* **Available data**
*****
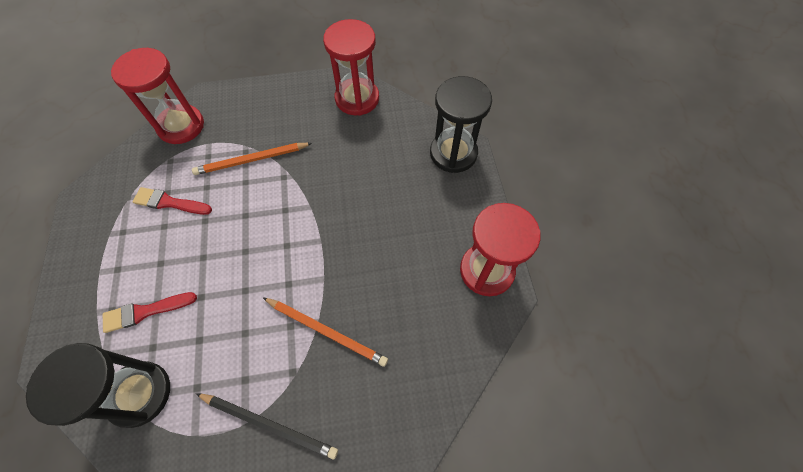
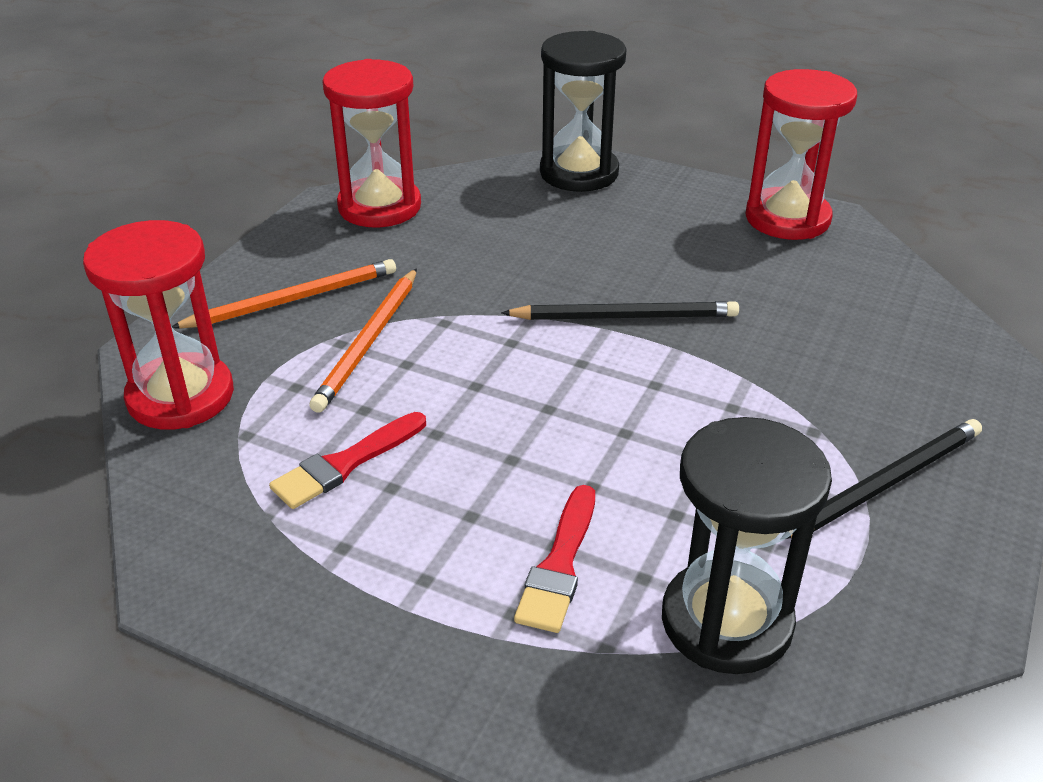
camera: 55 degrees left, 25 degrees down
(326, 331) = (770, 376): orange pencil -> orange pencil (293, 299)
(335, 243) = (625, 317): none -> black pencil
*****
* **How to complete this task**
The string "pencil" marks the lines to return from the material. Copy each one.

* **Output below**
(326, 331) = (770, 376): orange pencil -> orange pencil (293, 299)
(335, 243) = (625, 317): none -> black pencil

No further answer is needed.